### INSTRUCTIONS TO FOLLOW
Transcribe exactly, and only, the lines that run from the one containing "none -> orange headphones [803,328,891,390]" through the end of the records.

### ENTRIES SHOWN
┌──

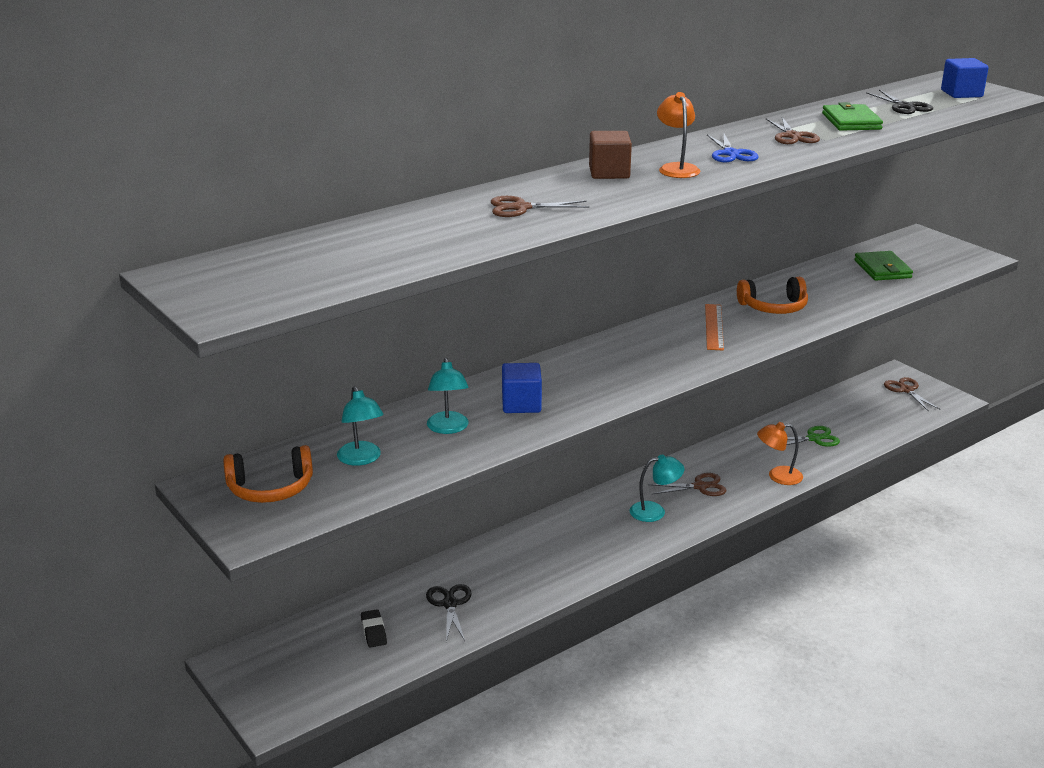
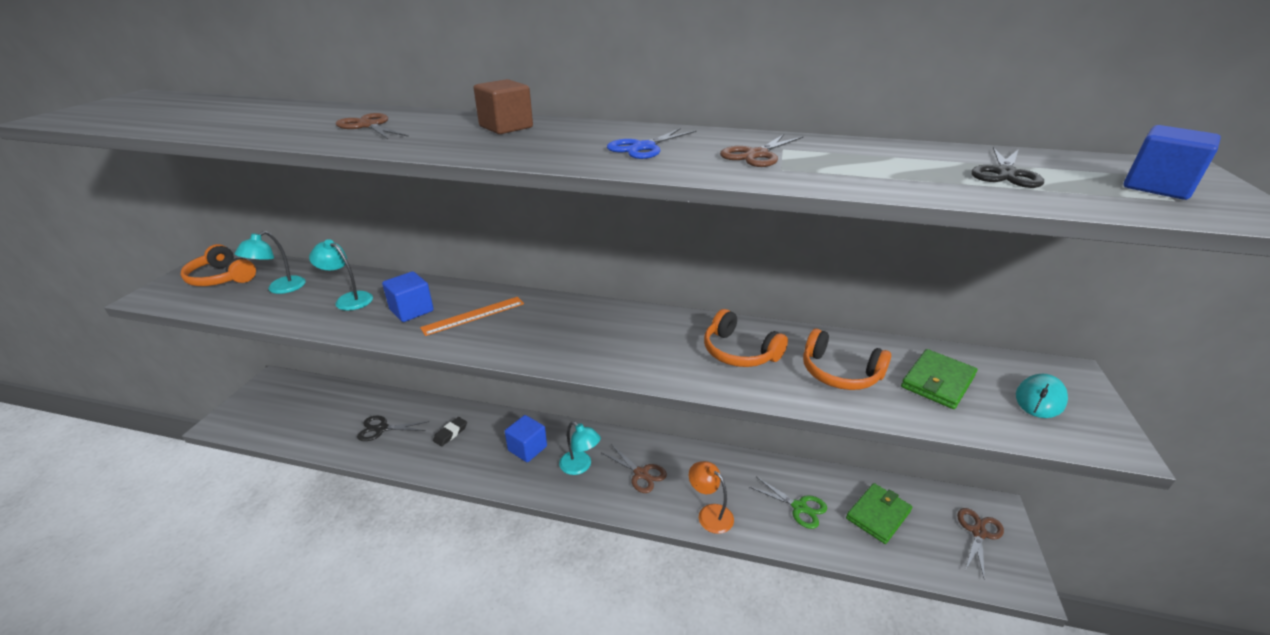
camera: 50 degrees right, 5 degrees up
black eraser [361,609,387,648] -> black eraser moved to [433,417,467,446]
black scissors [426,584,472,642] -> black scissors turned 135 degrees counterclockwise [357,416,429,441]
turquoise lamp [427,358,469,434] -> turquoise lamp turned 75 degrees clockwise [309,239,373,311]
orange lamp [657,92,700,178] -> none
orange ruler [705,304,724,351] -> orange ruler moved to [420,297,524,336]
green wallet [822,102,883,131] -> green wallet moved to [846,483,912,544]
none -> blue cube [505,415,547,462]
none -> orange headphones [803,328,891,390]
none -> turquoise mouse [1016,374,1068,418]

└──

### TASK OUTPUT
none -> orange headphones [803,328,891,390]
none -> turquoise mouse [1016,374,1068,418]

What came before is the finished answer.